RECORDS FOR THE TASK:
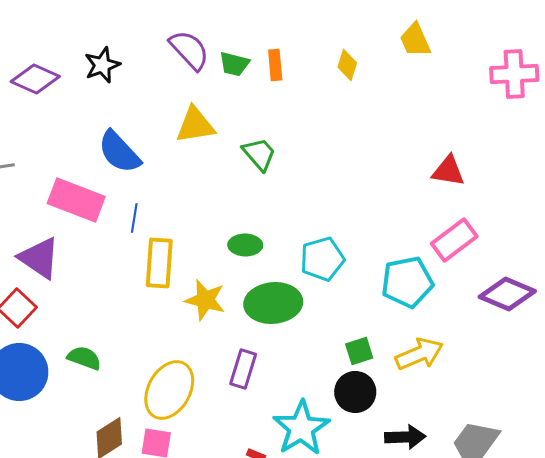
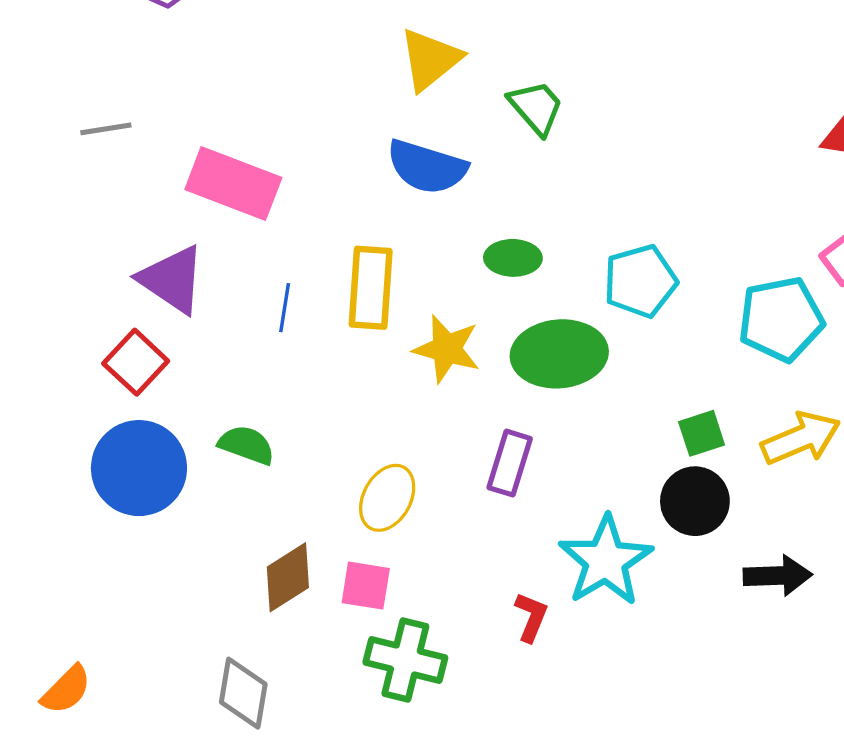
yellow triangle: (195, 125) -> (430, 59), turned -30
blue semicircle: (119, 152) -> (427, 167), moved, turned -30
blue line: (134, 218) -> (285, 308), moved
yellow ellipse: (169, 390) -> (387, 498), size x0.7

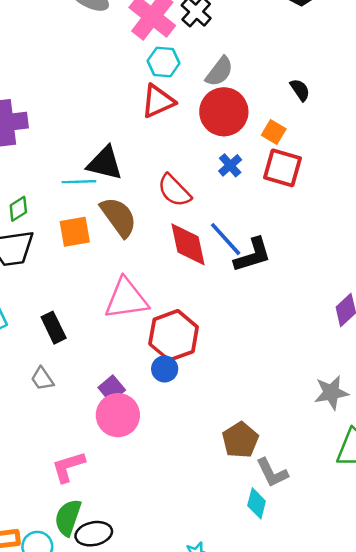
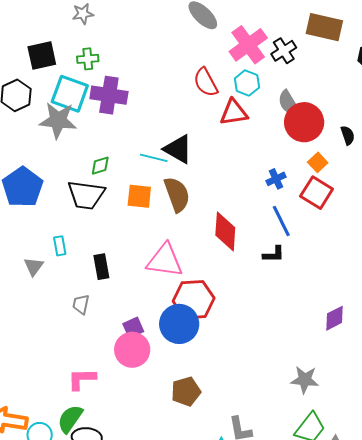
gray semicircle: (219, 72) -> (289, 103), turned 96
red circle: (224, 112) -> (304, 122), moved
red semicircle: (174, 191) -> (206, 82), moved
blue line: (226, 239) -> (281, 221), moved
black L-shape: (253, 255) -> (274, 254), size x0.7
blue circle: (165, 369) -> (179, 324), size x1.8
gray trapezoid: (42, 379) -> (81, 304), turned 30
brown pentagon: (240, 440) -> (186, 392), moved

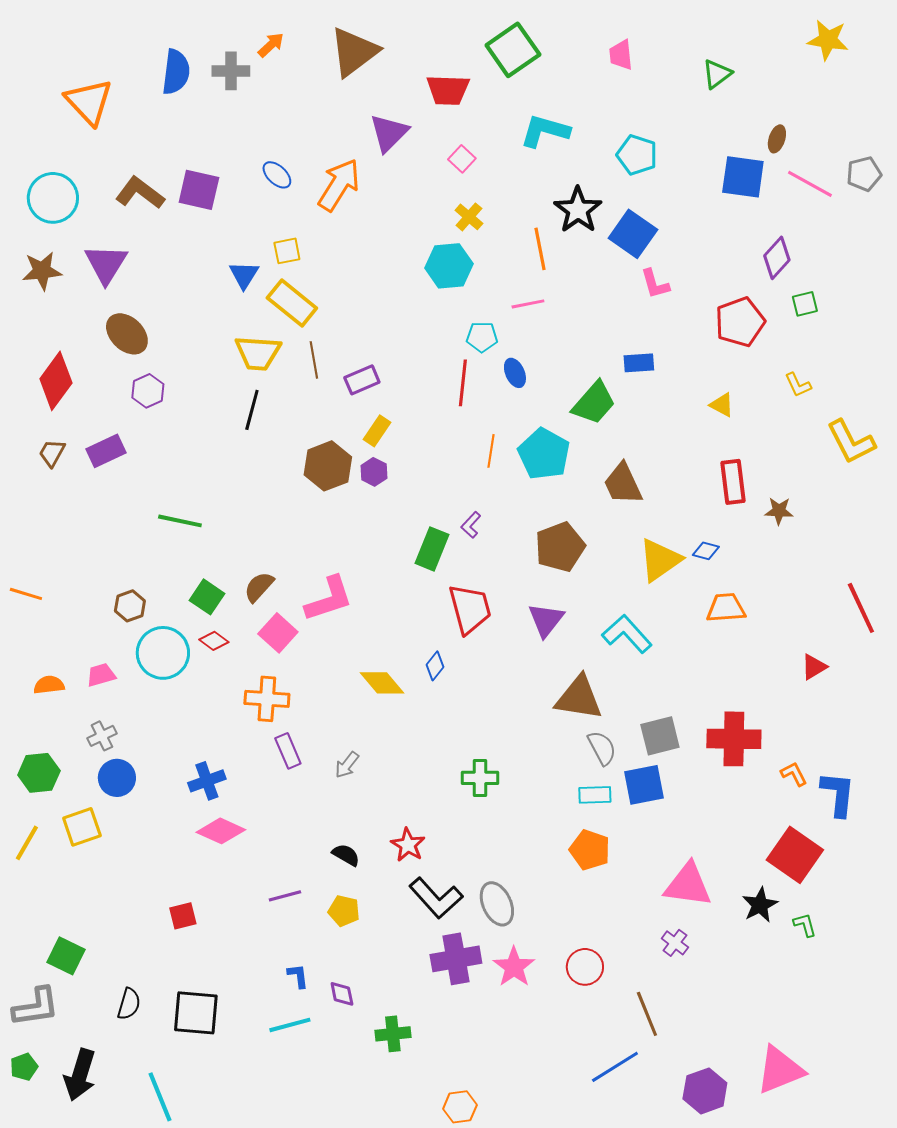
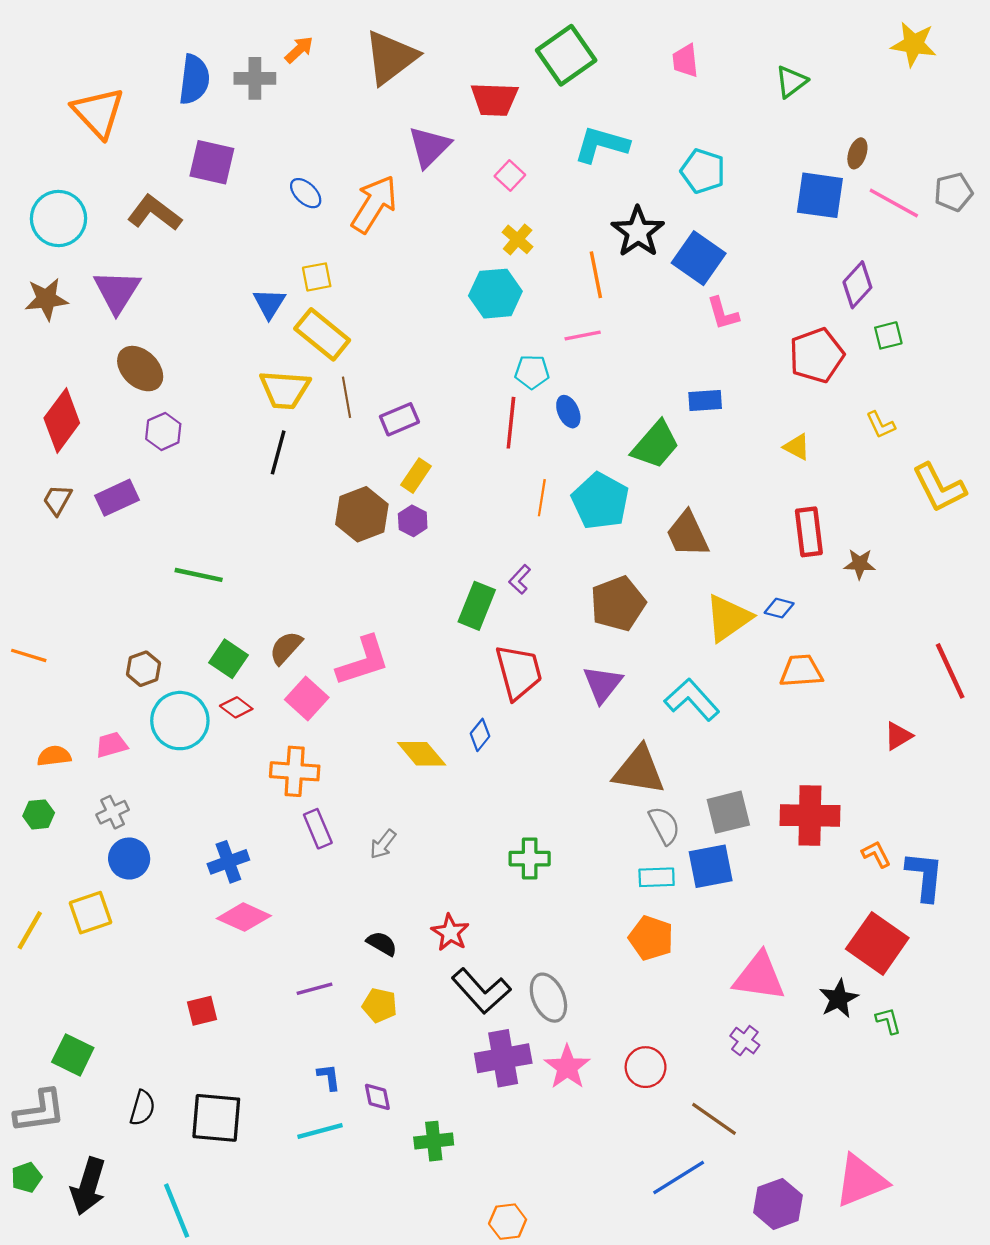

TASK STATEMENT:
The answer must consist solely of the lines from the line containing "red semicircle: (174, 191)" to the end of the data, reproduced exactly, with every picture left out.

SOLUTION TO THIS PROBLEM:
red semicircle: (174, 191) -> (206, 82), moved
blue line: (226, 239) -> (281, 221), moved
black L-shape: (253, 255) -> (274, 254), size x0.7
blue circle: (165, 369) -> (179, 324), size x1.8
gray trapezoid: (42, 379) -> (81, 304), turned 30
brown pentagon: (240, 440) -> (186, 392), moved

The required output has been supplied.